Task: From the records below, reproduce verbatim the stretch from the line containing "black hexagon: moved" through the line containing "black semicircle: moved 5 px right, 2 px up", both included. Print only those lines.

Entries provided:
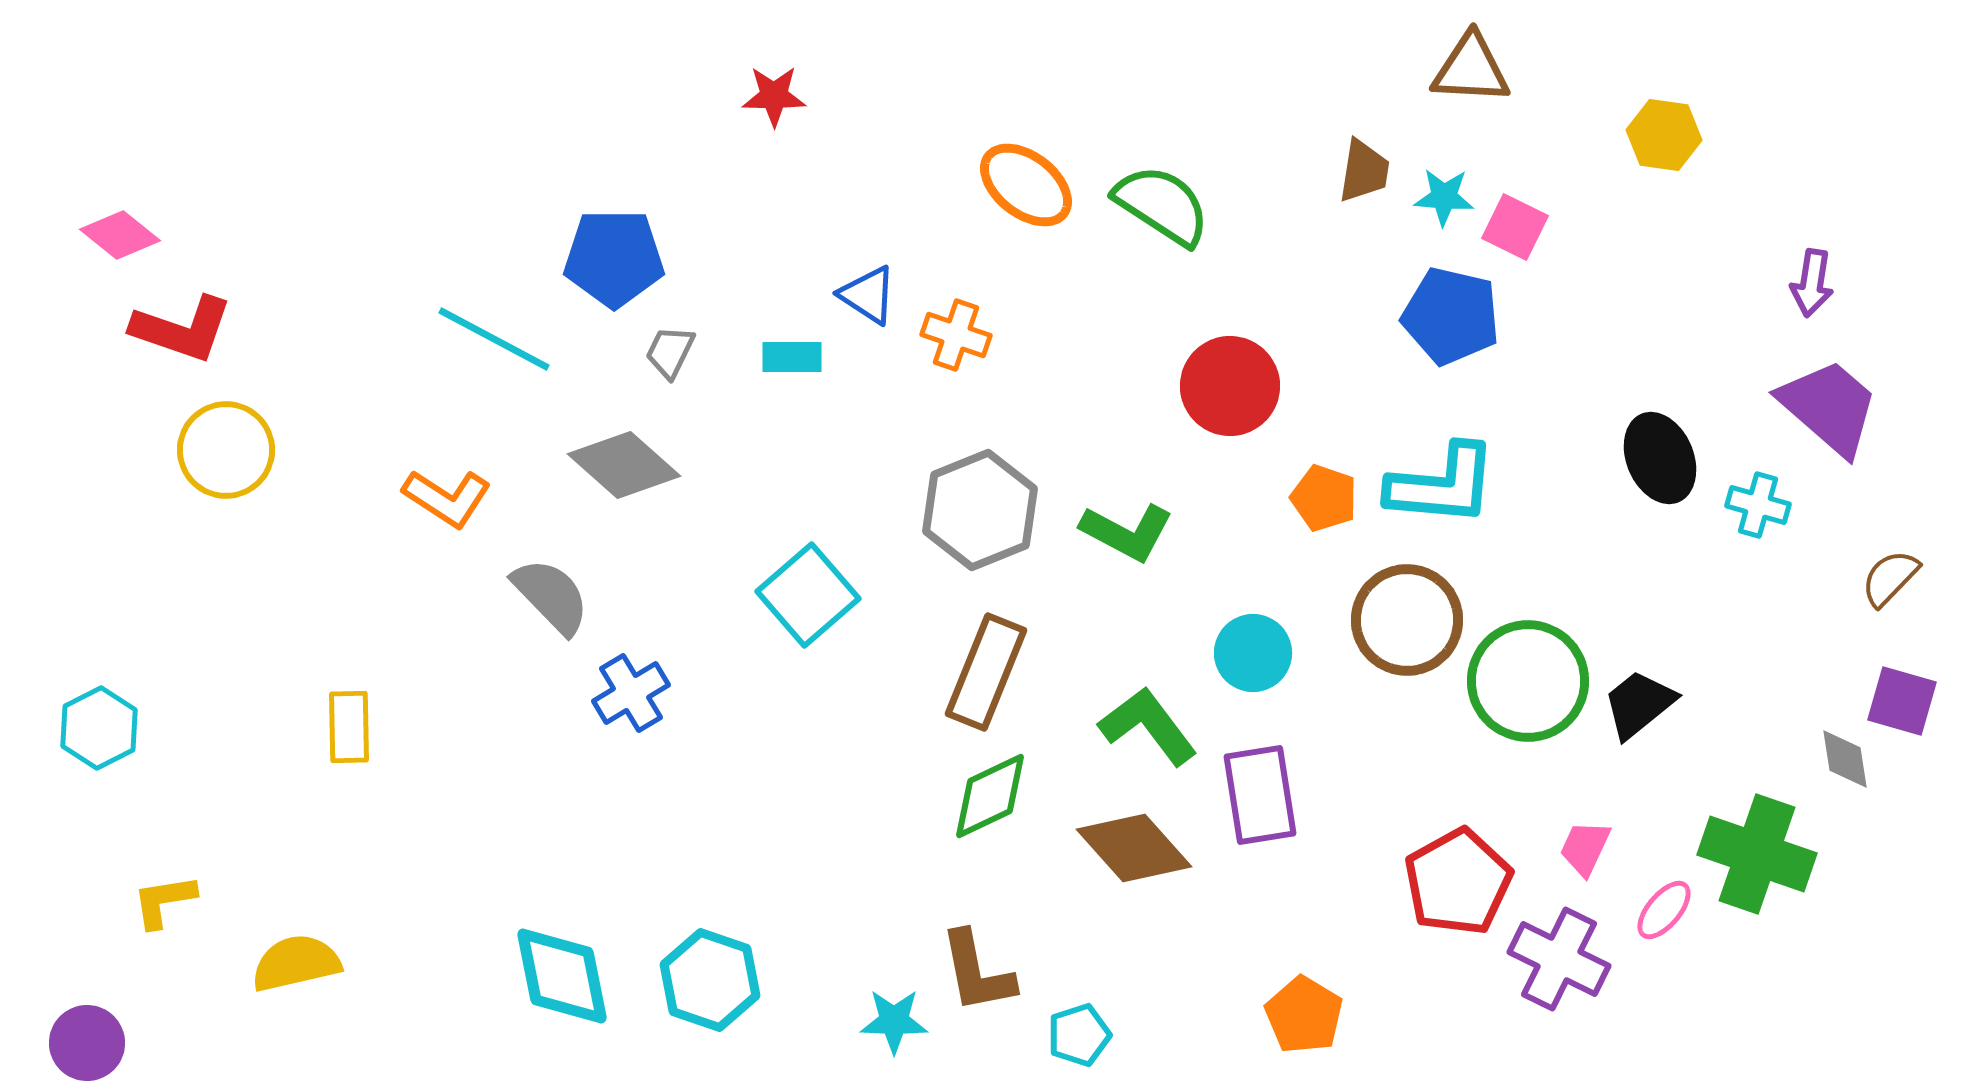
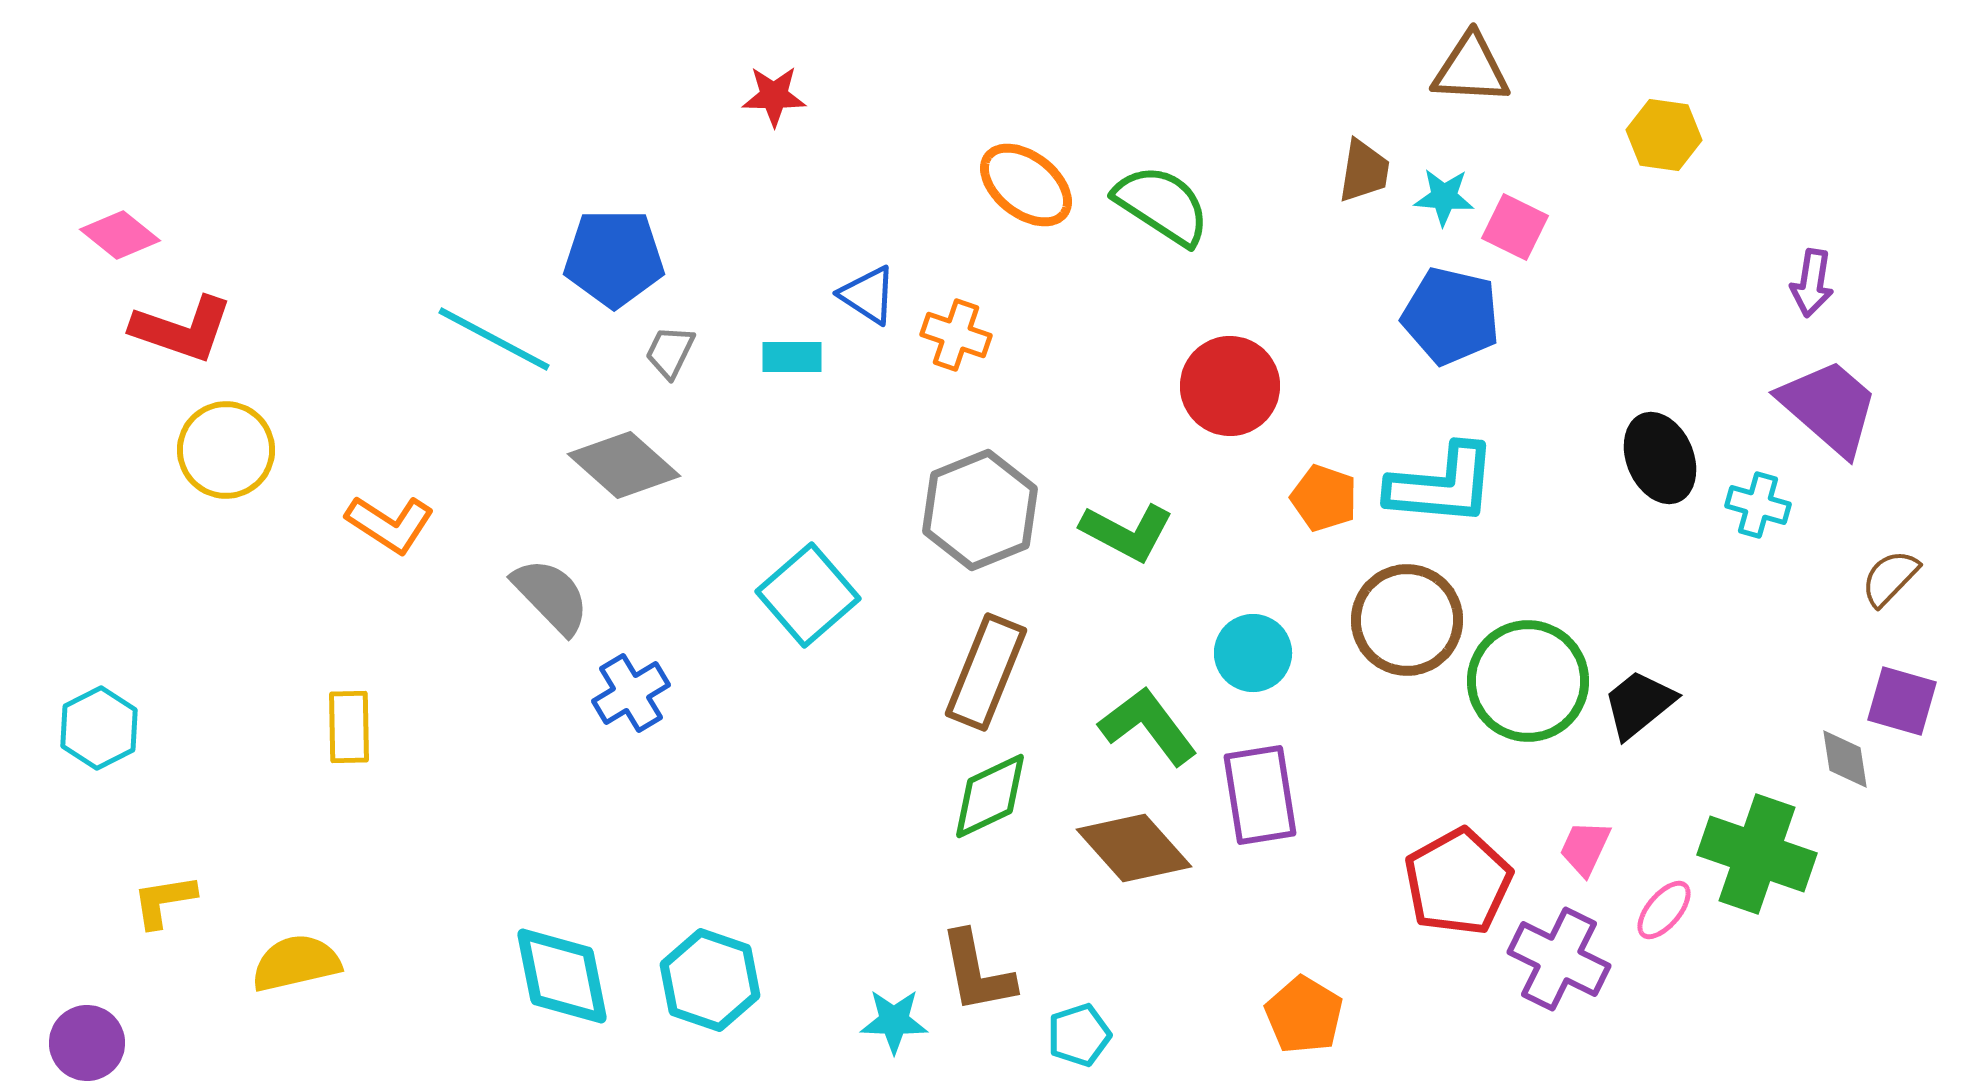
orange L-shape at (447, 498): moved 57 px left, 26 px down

==

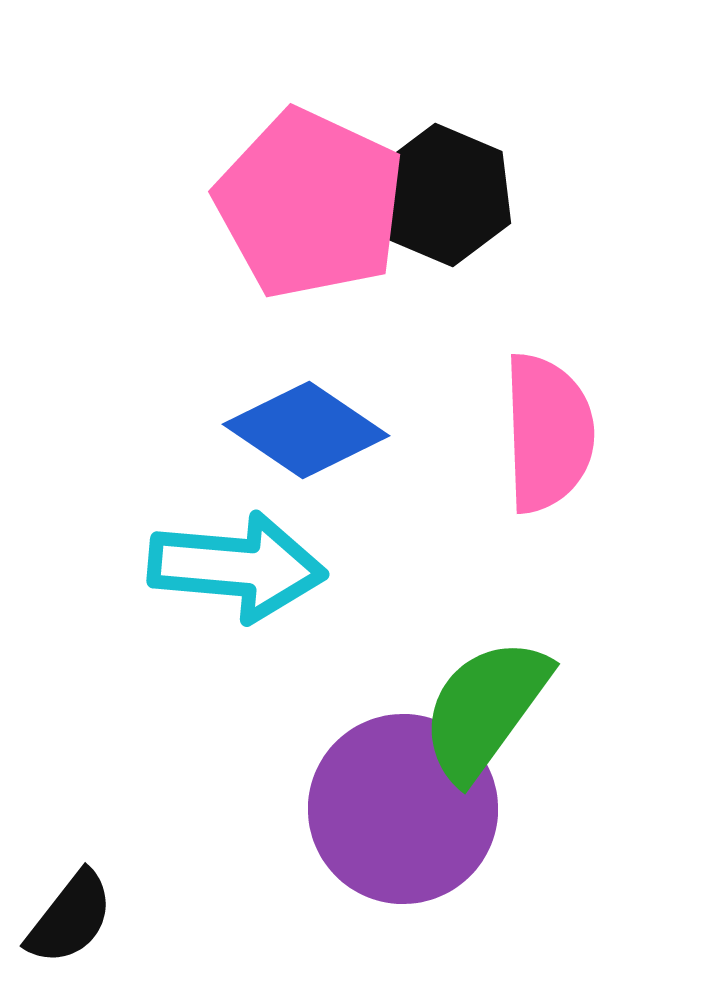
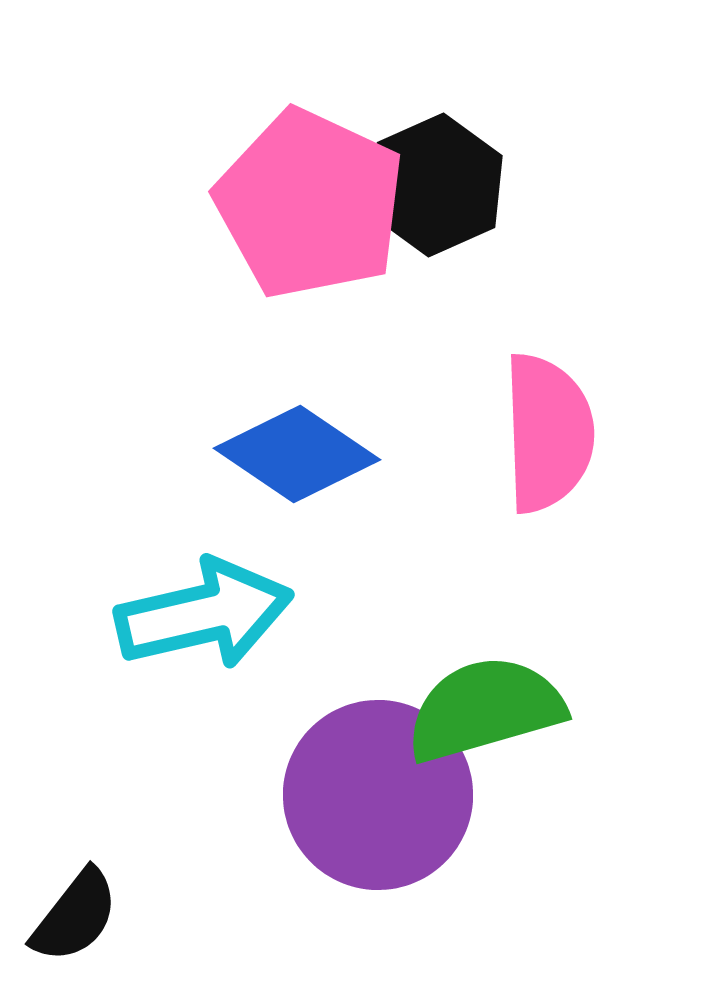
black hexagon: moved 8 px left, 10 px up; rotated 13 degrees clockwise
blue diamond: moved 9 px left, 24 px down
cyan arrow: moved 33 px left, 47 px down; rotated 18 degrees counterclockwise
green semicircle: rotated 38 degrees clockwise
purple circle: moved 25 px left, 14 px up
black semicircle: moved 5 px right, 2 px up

Full solution:
black hexagon: moved 8 px left, 10 px up; rotated 13 degrees clockwise
blue diamond: moved 9 px left, 24 px down
cyan arrow: moved 33 px left, 47 px down; rotated 18 degrees counterclockwise
green semicircle: rotated 38 degrees clockwise
purple circle: moved 25 px left, 14 px up
black semicircle: moved 5 px right, 2 px up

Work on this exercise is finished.